(Stored entries)

--- START ---

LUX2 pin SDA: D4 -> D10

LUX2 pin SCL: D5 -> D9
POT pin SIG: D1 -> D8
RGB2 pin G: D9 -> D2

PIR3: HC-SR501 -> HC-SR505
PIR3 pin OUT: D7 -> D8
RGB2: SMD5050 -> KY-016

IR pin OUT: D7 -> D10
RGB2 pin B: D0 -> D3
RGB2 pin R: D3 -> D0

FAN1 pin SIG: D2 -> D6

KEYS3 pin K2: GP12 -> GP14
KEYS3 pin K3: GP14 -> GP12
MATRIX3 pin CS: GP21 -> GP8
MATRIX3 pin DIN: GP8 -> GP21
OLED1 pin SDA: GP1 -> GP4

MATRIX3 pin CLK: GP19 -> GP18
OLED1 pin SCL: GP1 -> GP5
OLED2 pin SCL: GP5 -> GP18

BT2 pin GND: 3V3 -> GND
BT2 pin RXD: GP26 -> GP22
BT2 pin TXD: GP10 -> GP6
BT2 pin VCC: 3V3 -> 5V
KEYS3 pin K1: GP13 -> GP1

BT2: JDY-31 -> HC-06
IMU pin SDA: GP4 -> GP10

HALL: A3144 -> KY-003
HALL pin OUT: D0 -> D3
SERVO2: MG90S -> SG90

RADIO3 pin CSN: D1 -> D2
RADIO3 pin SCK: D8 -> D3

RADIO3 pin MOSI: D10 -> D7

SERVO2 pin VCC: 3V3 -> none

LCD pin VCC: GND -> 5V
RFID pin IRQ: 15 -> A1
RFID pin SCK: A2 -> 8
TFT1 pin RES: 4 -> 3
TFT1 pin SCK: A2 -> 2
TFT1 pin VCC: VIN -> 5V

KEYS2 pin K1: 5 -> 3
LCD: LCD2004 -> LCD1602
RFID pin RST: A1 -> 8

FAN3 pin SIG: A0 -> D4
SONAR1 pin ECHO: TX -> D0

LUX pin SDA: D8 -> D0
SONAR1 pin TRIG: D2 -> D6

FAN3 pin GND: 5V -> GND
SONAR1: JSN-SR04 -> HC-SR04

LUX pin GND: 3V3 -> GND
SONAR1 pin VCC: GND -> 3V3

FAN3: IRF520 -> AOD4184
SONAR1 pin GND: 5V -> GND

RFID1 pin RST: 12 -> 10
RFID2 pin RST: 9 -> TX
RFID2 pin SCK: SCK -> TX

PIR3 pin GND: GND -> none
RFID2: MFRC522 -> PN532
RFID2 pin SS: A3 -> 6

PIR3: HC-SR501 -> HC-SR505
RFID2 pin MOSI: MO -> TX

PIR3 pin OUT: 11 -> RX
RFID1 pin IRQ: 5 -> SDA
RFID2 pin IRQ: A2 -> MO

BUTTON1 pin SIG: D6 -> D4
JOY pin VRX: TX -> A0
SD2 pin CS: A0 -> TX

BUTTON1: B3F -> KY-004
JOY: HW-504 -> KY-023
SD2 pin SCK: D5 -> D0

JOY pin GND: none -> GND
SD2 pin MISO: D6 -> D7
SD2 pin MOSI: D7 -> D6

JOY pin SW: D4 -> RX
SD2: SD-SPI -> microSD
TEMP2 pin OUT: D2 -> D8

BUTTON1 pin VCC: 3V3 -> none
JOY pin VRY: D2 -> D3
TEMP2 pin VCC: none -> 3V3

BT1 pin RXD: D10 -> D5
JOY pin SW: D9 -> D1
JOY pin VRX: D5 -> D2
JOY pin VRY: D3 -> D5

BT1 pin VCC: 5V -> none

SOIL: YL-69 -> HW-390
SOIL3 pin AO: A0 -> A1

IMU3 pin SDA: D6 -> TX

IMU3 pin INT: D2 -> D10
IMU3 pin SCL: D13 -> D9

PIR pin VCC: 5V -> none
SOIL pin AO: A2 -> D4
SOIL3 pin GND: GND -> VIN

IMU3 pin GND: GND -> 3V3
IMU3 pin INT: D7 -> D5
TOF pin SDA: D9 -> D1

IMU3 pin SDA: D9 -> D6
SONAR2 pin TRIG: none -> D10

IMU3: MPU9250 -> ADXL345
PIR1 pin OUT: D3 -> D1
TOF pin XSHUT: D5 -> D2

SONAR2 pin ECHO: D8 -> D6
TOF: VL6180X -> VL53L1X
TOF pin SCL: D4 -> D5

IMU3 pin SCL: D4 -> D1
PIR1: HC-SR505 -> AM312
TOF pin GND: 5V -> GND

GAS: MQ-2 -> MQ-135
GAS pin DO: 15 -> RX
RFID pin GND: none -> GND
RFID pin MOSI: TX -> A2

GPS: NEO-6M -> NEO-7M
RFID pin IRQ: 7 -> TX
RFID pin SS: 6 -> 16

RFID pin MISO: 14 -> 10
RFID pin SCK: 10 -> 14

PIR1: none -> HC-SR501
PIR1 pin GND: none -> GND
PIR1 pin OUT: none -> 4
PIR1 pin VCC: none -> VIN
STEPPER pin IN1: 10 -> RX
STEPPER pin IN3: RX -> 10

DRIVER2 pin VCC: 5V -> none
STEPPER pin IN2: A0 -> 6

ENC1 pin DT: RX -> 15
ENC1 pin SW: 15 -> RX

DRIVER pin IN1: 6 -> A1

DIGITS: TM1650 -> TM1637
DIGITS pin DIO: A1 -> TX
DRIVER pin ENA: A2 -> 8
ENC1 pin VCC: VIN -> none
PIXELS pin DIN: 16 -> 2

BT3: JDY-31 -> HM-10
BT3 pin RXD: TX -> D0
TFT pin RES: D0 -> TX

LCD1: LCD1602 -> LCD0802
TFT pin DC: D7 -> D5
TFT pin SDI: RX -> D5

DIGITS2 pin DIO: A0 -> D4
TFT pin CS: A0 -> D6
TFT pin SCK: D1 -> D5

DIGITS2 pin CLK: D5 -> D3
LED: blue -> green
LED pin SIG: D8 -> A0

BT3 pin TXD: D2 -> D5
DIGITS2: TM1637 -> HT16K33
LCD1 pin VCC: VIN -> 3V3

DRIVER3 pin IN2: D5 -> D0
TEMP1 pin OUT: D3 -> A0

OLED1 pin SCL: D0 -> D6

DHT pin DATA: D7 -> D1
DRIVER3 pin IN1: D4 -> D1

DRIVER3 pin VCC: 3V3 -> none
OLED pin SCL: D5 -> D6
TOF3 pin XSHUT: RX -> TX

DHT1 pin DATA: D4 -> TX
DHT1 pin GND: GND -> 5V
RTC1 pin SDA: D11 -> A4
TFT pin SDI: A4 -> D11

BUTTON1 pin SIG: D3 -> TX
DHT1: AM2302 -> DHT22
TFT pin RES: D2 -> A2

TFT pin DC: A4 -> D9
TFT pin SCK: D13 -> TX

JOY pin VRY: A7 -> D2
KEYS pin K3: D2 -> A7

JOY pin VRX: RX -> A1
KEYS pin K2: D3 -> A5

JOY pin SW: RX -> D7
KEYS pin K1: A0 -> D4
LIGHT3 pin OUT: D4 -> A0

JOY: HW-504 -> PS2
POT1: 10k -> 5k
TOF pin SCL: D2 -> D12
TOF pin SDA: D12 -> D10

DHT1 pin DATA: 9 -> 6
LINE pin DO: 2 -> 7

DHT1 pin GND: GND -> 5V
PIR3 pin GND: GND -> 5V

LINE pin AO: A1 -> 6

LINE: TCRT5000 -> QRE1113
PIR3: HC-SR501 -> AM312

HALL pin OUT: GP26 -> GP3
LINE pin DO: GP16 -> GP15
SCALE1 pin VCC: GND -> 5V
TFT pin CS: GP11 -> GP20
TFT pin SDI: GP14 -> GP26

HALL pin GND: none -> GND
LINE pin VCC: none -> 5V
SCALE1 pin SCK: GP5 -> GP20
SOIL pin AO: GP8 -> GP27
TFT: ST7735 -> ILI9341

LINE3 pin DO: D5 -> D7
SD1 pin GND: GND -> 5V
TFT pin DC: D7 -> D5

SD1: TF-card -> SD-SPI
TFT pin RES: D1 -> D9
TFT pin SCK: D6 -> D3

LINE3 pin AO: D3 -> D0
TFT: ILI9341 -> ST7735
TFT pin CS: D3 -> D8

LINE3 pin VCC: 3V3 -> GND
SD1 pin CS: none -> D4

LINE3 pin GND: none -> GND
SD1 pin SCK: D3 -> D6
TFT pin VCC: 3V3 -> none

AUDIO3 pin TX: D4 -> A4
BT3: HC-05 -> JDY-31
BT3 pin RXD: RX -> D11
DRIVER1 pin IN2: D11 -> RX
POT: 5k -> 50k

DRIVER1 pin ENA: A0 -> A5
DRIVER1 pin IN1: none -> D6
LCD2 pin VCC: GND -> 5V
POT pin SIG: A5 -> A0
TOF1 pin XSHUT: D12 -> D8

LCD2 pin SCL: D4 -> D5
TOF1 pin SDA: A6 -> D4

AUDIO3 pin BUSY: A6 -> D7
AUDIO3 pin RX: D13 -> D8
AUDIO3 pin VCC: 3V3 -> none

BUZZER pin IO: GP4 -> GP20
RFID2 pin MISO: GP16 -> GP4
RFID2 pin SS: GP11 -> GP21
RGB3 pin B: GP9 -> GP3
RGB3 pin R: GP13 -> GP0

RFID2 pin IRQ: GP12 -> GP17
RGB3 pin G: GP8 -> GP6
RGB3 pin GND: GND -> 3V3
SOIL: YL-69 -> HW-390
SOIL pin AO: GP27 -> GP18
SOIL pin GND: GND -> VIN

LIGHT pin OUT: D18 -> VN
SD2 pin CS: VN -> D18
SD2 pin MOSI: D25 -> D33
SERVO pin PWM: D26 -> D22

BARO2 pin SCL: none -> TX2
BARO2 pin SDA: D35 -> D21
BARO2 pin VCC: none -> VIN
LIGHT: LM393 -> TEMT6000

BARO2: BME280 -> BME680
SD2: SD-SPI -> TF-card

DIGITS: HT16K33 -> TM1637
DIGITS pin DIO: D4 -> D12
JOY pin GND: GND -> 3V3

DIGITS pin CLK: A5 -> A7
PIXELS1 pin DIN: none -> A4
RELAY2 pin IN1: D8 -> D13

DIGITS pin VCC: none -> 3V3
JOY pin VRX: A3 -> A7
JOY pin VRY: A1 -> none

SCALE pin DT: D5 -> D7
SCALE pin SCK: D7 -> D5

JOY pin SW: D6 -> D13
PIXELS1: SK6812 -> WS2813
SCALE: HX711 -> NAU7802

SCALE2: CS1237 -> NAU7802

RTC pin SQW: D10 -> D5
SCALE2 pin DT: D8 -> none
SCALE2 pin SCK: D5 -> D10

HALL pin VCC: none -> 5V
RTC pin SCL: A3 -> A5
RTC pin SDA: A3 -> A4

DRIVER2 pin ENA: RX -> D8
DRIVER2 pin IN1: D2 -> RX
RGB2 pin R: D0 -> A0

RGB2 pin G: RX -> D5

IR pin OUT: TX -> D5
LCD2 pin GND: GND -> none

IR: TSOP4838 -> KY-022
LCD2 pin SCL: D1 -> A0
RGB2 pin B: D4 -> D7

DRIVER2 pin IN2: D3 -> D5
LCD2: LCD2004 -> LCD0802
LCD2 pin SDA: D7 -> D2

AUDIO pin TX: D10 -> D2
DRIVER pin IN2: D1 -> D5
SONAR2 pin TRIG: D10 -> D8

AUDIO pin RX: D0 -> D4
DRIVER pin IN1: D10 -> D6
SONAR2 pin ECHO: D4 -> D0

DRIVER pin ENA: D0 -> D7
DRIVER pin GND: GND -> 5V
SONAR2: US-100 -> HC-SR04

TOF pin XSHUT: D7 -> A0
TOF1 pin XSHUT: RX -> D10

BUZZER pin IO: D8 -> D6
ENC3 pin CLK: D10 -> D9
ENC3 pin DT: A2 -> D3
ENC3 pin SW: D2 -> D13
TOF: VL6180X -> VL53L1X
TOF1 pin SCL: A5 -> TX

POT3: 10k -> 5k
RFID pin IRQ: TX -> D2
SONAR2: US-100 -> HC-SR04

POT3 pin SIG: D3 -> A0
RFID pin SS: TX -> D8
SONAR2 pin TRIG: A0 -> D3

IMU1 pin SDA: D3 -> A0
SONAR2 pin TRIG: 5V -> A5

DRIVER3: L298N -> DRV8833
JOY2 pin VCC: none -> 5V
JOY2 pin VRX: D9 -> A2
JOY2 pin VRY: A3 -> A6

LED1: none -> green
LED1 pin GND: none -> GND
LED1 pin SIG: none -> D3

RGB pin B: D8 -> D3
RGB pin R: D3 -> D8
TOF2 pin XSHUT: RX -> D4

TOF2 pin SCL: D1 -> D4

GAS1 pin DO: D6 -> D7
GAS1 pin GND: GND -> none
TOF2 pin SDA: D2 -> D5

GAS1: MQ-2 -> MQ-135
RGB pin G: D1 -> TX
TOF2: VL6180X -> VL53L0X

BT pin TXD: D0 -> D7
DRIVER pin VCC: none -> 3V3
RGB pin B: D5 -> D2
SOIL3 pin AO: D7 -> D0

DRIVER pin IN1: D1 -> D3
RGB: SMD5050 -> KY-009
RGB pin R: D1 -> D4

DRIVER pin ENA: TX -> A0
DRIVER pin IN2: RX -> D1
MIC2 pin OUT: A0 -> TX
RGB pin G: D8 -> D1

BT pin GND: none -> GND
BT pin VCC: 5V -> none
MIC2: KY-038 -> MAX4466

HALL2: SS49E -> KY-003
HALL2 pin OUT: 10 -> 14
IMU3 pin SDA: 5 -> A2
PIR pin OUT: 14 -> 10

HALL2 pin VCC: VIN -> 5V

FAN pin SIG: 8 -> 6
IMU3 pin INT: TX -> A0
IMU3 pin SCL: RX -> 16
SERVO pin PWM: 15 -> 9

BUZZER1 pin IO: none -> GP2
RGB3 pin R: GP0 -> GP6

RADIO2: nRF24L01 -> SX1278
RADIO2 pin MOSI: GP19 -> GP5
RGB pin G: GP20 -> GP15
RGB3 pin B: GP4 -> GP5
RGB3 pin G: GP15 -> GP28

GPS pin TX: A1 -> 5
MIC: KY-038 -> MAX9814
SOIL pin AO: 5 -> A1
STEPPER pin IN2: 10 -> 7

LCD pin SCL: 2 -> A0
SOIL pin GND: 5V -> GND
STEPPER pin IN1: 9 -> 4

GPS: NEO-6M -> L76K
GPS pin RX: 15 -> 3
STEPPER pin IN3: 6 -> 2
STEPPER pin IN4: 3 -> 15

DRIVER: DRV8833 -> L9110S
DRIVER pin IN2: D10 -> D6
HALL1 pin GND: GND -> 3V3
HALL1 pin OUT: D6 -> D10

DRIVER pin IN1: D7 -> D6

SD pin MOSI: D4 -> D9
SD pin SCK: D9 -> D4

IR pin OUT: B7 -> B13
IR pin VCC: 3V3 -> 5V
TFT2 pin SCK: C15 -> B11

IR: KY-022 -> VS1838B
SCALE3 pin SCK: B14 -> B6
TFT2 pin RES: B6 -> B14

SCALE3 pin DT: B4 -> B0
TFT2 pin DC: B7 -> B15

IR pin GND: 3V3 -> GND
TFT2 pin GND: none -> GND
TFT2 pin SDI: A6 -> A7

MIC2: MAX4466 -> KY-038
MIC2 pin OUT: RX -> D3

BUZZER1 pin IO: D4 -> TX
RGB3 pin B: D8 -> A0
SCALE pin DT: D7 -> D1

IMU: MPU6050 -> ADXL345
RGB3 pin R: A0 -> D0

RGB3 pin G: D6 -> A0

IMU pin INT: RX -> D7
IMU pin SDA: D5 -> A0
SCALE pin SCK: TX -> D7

--- END ---

--- What is required ---
Every line above from the line with "SERVO pin PWM: 15 -> 9" to the line with "STEPPER pin IN3: 6 -> 2", inclusive, must be returned exactly; no other line belongs in the reply.

--- Your response ---
SERVO pin PWM: 15 -> 9

BUZZER1 pin IO: none -> GP2
RGB3 pin R: GP0 -> GP6

RADIO2: nRF24L01 -> SX1278
RADIO2 pin MOSI: GP19 -> GP5
RGB pin G: GP20 -> GP15
RGB3 pin B: GP4 -> GP5
RGB3 pin G: GP15 -> GP28

GPS pin TX: A1 -> 5
MIC: KY-038 -> MAX9814
SOIL pin AO: 5 -> A1
STEPPER pin IN2: 10 -> 7

LCD pin SCL: 2 -> A0
SOIL pin GND: 5V -> GND
STEPPER pin IN1: 9 -> 4

GPS: NEO-6M -> L76K
GPS pin RX: 15 -> 3
STEPPER pin IN3: 6 -> 2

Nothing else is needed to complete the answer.